____ Given data
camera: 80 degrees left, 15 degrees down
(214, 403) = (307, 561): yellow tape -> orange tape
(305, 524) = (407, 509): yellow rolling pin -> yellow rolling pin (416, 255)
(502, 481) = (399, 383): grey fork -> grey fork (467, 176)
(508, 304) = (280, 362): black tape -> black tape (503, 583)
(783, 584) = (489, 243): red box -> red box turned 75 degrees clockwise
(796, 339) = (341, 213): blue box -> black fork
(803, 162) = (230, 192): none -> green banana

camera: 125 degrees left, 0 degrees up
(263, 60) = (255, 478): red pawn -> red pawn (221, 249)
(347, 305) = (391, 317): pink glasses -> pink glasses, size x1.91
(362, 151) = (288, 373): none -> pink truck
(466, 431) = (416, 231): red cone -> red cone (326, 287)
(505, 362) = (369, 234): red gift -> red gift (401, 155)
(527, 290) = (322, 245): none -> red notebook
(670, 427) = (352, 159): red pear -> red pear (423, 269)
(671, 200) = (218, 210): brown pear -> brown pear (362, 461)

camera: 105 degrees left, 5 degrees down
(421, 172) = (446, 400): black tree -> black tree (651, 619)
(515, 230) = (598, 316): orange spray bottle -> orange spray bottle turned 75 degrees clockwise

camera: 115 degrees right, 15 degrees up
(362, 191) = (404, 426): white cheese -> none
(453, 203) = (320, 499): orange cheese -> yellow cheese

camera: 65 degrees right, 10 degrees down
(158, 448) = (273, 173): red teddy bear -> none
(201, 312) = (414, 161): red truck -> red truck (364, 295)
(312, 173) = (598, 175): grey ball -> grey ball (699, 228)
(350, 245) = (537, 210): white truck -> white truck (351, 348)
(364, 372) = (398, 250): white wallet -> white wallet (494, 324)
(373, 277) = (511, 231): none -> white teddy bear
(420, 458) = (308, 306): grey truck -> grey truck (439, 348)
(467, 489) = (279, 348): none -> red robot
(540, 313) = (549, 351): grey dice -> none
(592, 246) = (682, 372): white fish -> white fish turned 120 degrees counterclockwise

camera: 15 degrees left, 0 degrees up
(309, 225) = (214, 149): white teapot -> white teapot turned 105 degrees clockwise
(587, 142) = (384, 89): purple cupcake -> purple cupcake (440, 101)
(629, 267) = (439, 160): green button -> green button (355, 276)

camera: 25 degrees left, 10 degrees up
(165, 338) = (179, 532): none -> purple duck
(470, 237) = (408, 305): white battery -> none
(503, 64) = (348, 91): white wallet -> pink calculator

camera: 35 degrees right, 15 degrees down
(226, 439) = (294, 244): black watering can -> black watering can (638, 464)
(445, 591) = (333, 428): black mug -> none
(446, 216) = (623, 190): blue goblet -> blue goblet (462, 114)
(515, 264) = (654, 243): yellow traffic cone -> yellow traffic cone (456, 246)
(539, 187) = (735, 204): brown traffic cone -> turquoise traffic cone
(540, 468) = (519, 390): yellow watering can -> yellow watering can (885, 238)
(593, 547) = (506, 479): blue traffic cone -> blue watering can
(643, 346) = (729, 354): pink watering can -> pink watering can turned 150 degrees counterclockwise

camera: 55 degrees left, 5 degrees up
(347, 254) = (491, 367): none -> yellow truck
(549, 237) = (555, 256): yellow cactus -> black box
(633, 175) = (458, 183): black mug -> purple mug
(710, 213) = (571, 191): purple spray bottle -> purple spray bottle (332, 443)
________
- Problem to work on
Copy out exactly the lines that run from the one holding "(643, 346) = (729, 354): pink" through the end of the data above.

- Expected answer
(643, 346) = (729, 354): pink watering can -> pink watering can turned 150 degrees counterclockwise

camera: 55 degrees left, 5 degrees up
(347, 254) = (491, 367): none -> yellow truck
(549, 237) = (555, 256): yellow cactus -> black box
(633, 175) = (458, 183): black mug -> purple mug
(710, 213) = (571, 191): purple spray bottle -> purple spray bottle (332, 443)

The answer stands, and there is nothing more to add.